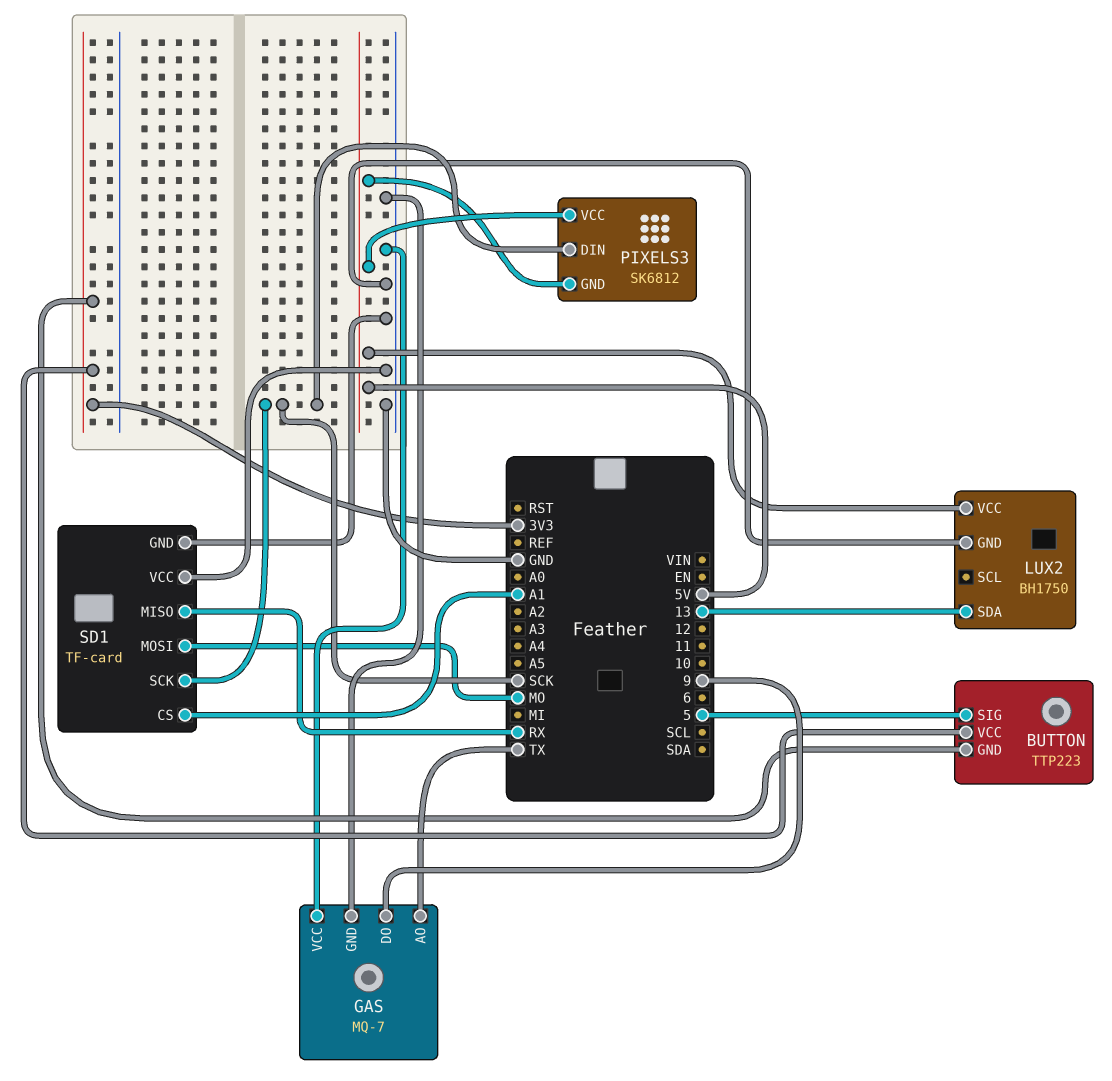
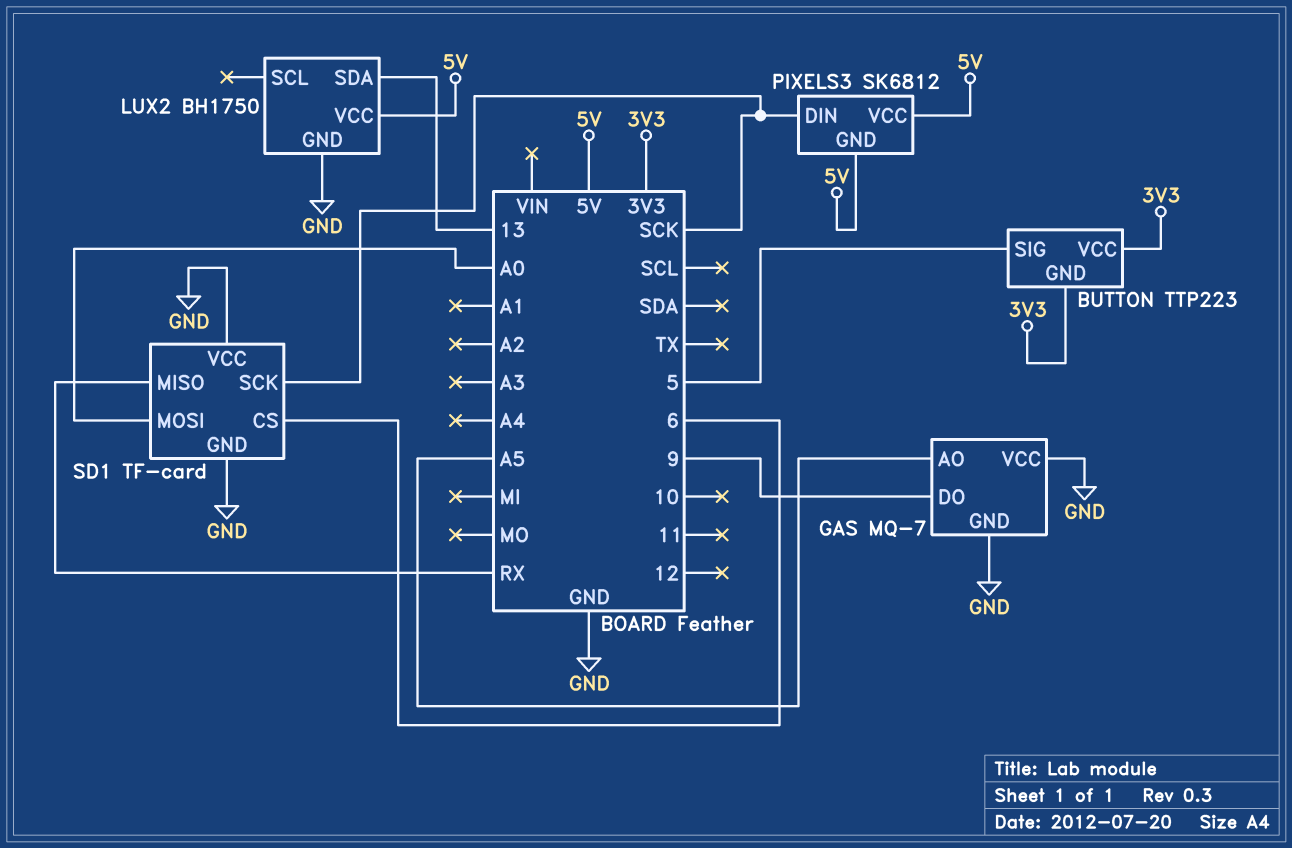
GAS pin AO: TX -> A5
SD1 pin CS: A1 -> 6
SD1 pin MOSI: MO -> A0

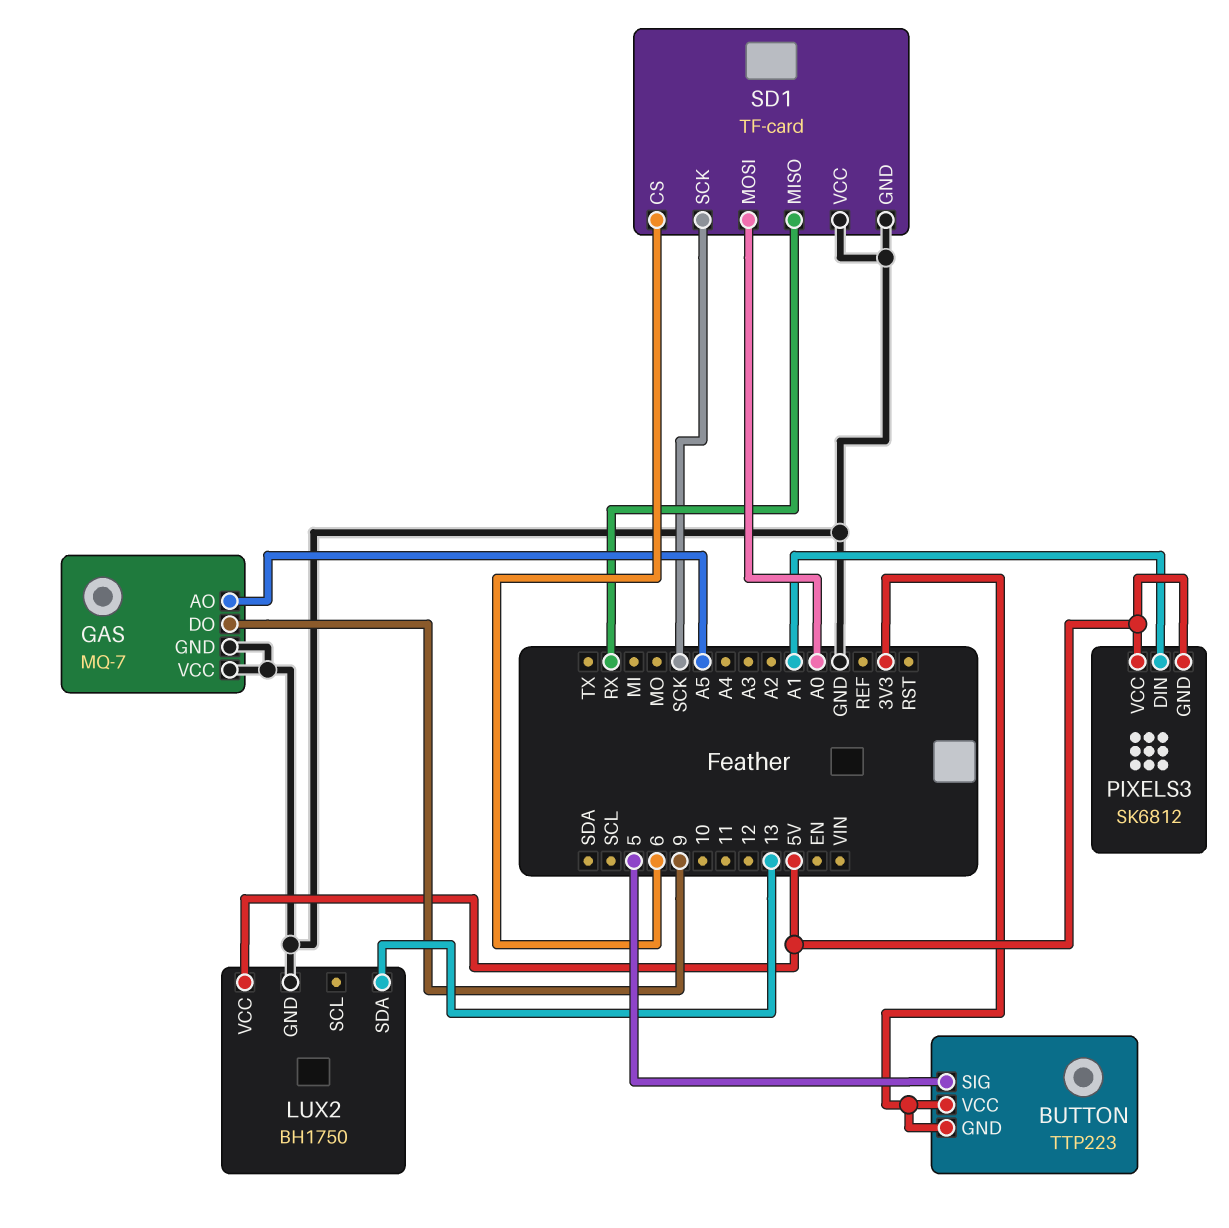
PIXELS3 pin DIN: SCK -> A1

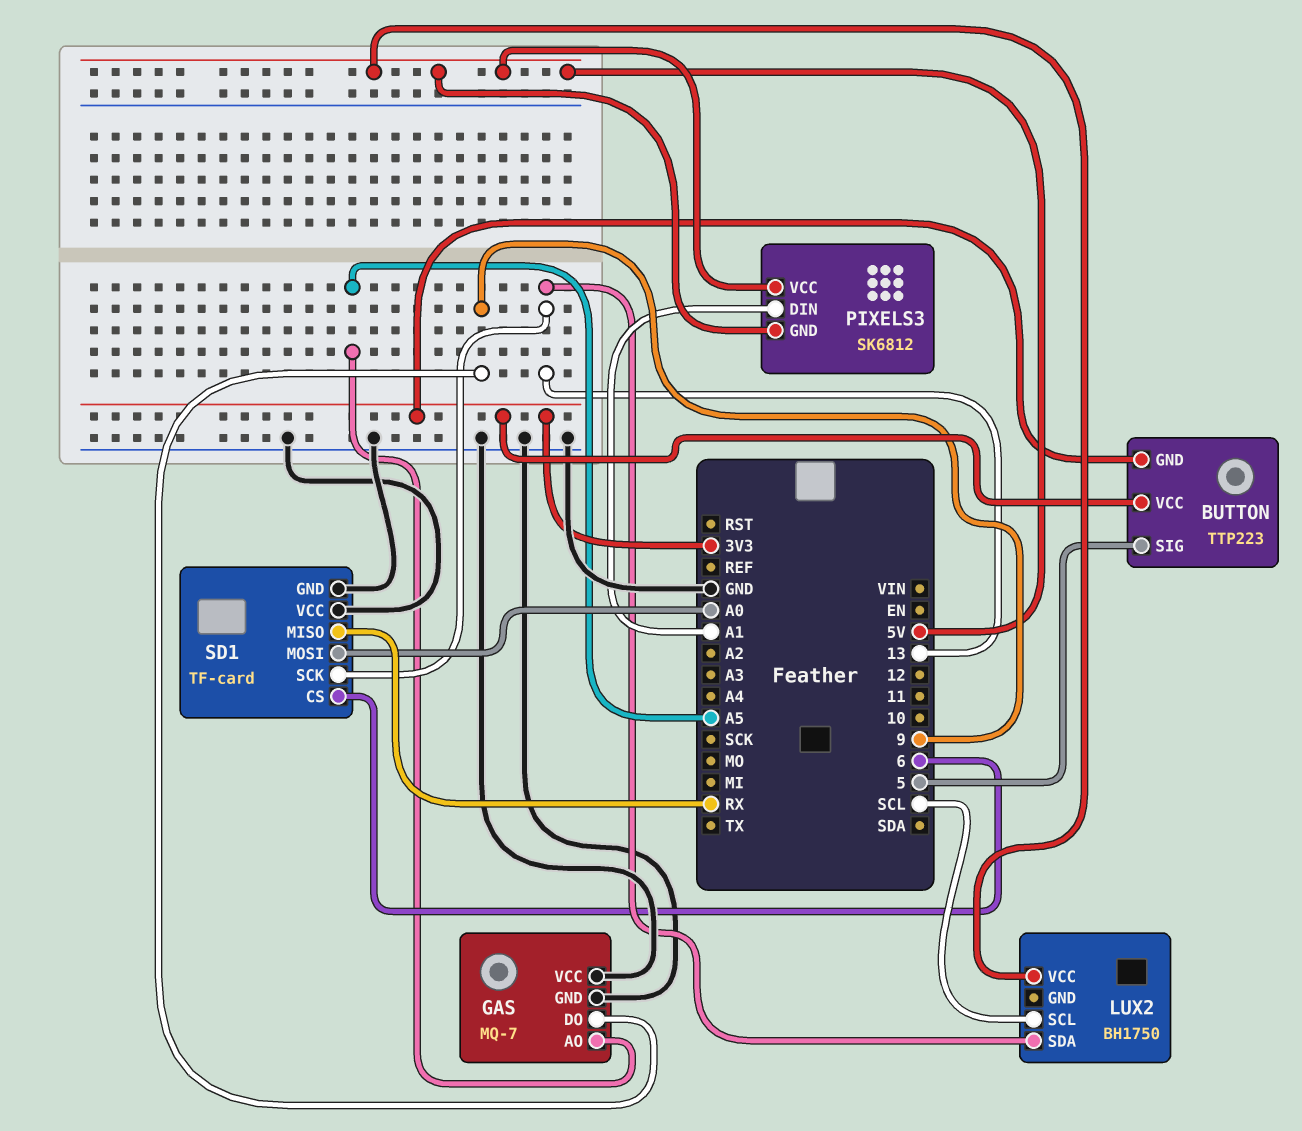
LUX2 pin GND: GND -> none
LUX2 pin SCL: none -> SCL
SD1 pin SCK: SCK -> 13

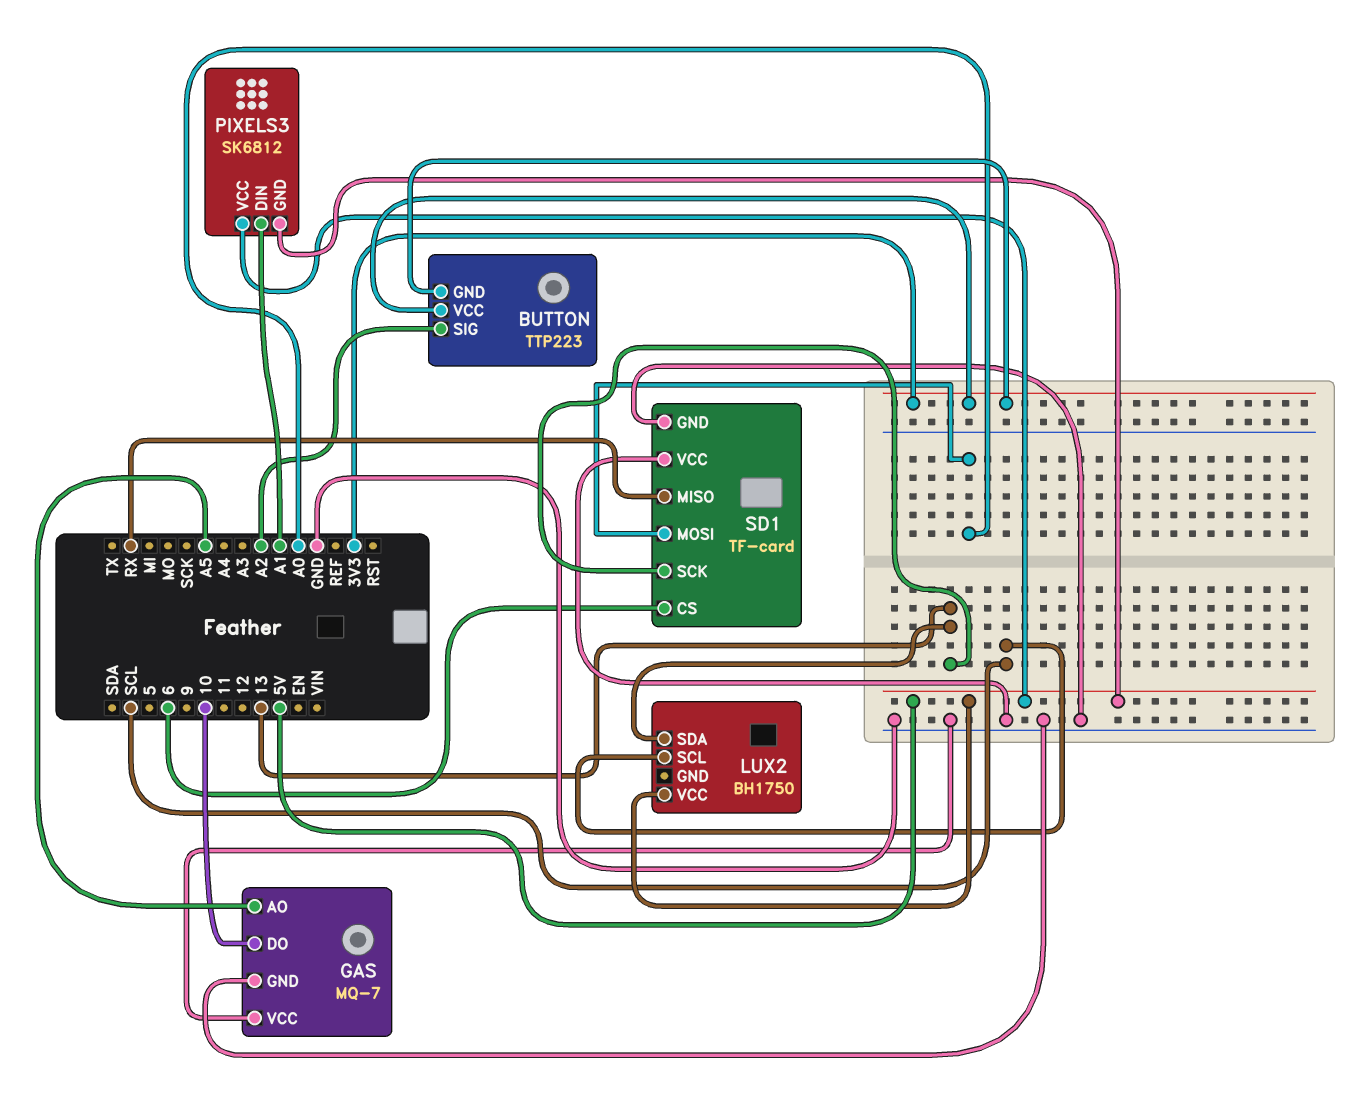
BUTTON pin SIG: 5 -> A2
GAS pin DO: 9 -> 10

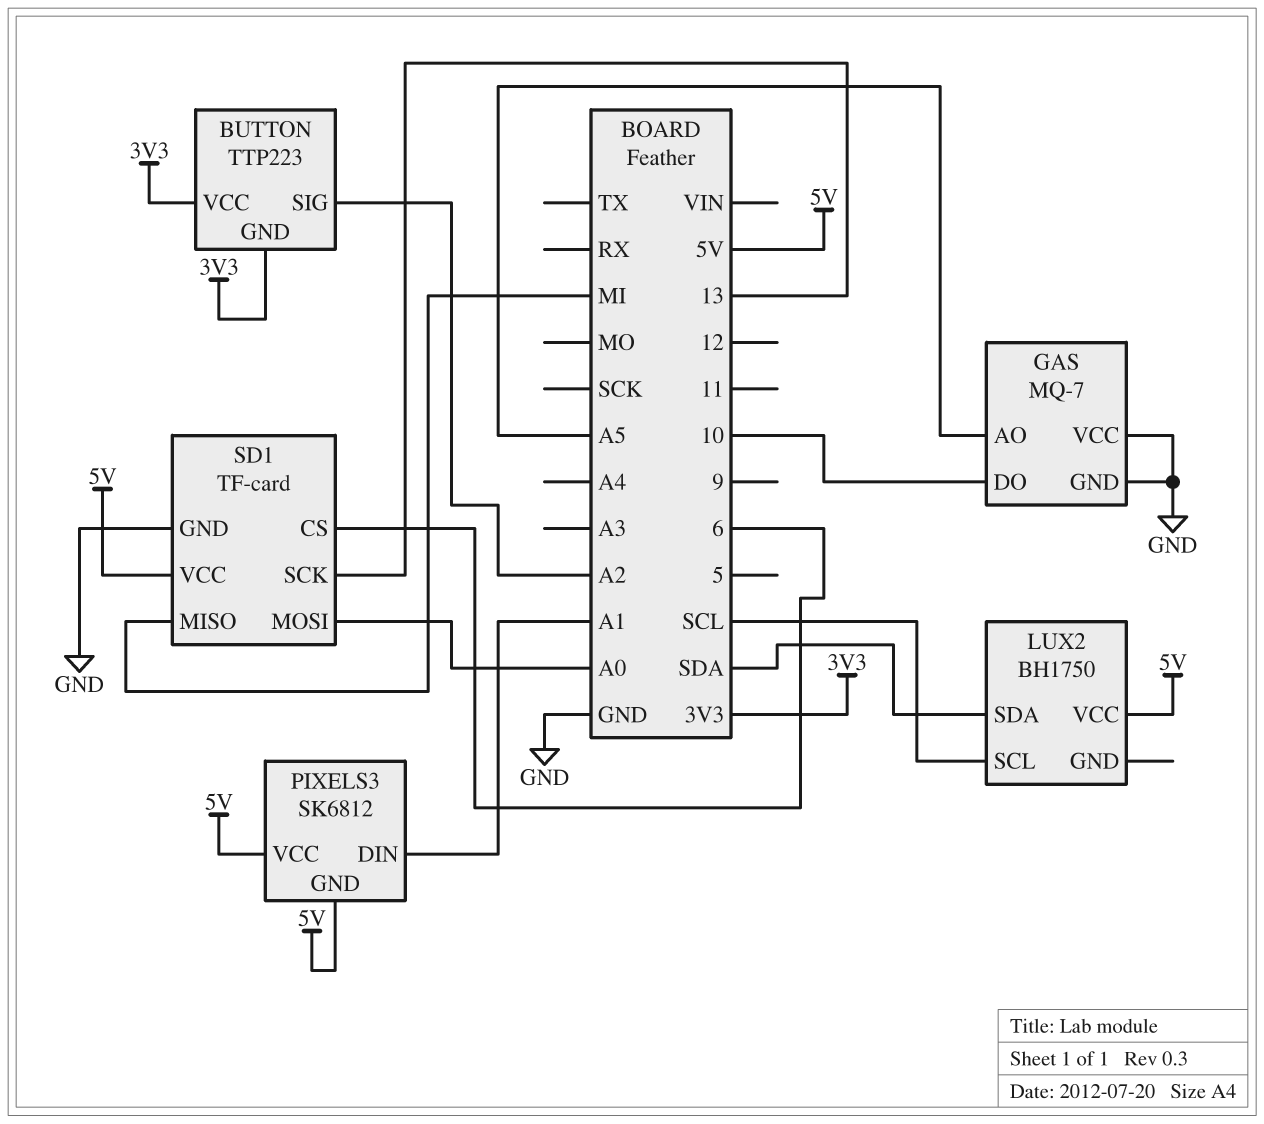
LUX2 pin SDA: 13 -> SDA
SD1 pin MISO: RX -> MI
SD1 pin VCC: GND -> 5V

What you are asked to do:
The lines above that hold "none" are the result; show every one of them.

Response box:
LUX2 pin GND: GND -> none
LUX2 pin SCL: none -> SCL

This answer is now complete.